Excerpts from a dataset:
<<<<
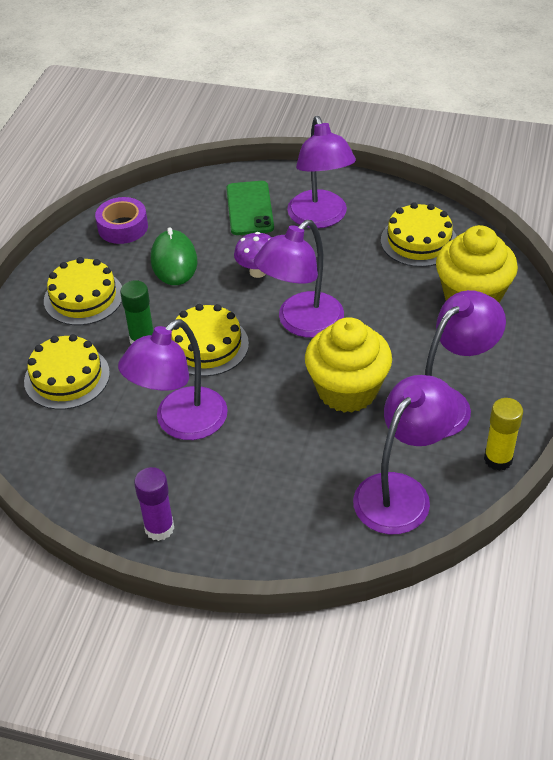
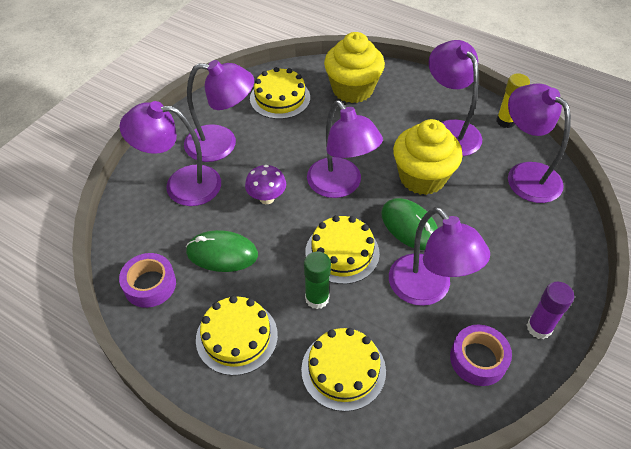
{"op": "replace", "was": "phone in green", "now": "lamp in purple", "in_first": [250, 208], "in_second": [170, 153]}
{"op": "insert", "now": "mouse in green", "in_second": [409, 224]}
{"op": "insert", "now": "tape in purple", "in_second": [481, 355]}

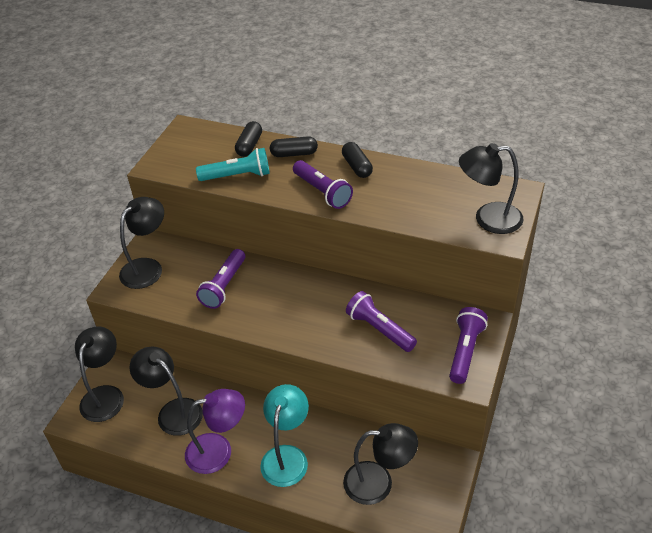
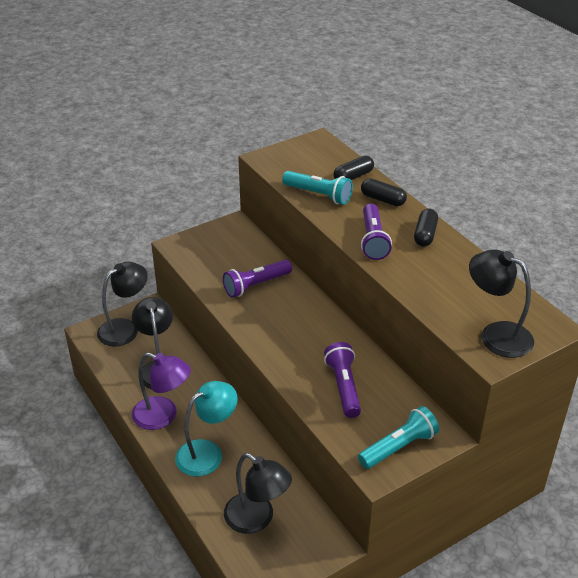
{"op": "delete", "was": "lamp in black", "in_first": [141, 243]}
{"op": "recolor", "was": "flashlight in purple", "now": "flashlight in turquoise", "in_first": [468, 345], "in_second": [398, 437]}

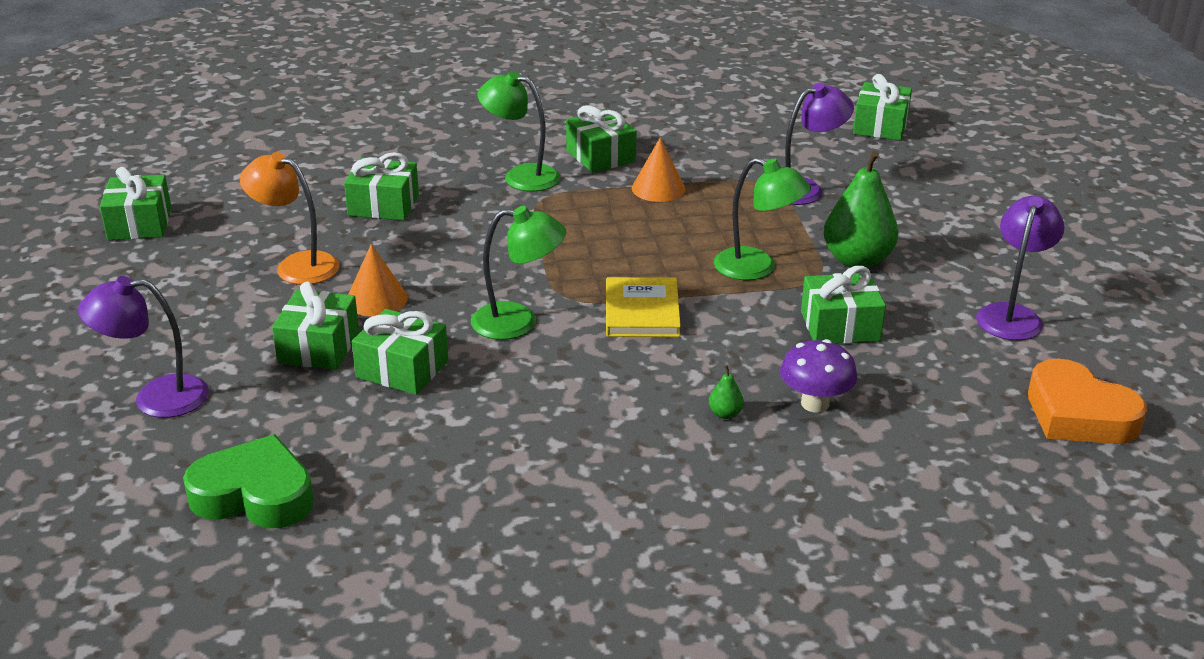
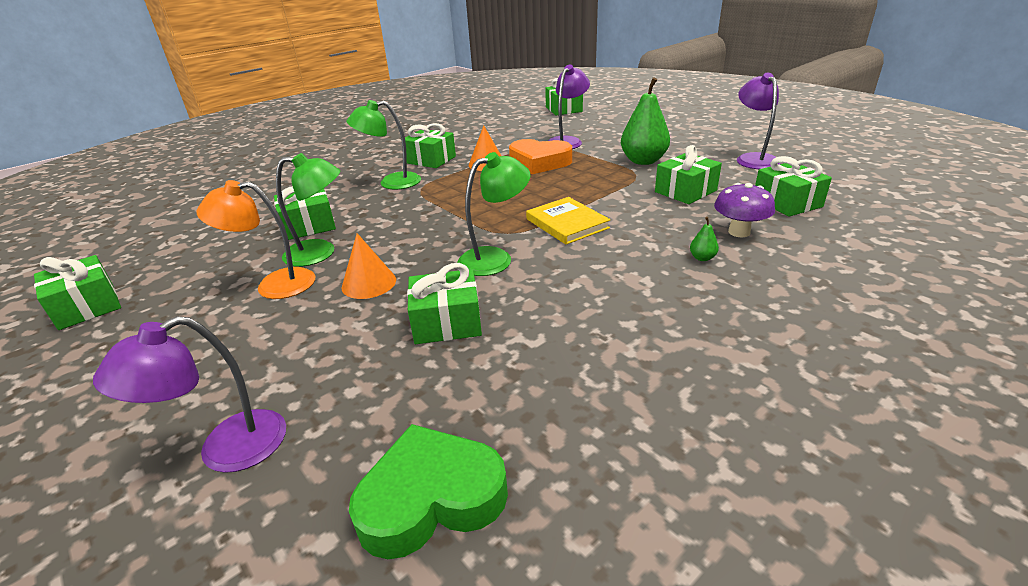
{"op": "move", "was": "gift in green", "in_first": [315, 326], "in_second": [793, 186]}
{"op": "move", "was": "lamp in green", "in_first": [762, 219], "in_second": [308, 210]}
{"op": "move", "was": "heart in orange", "in_first": [1087, 401], "in_second": [540, 156]}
>>>>
Required action:
Where the word "green" occurs in a line of the records, copy that line.

Your solution:
{"op": "replace", "was": "phone in green", "now": "lamp in purple", "in_first": [250, 208], "in_second": [170, 153]}
{"op": "insert", "now": "mouse in green", "in_second": [409, 224]}
{"op": "move", "was": "gift in green", "in_first": [315, 326], "in_second": [793, 186]}
{"op": "move", "was": "lamp in green", "in_first": [762, 219], "in_second": [308, 210]}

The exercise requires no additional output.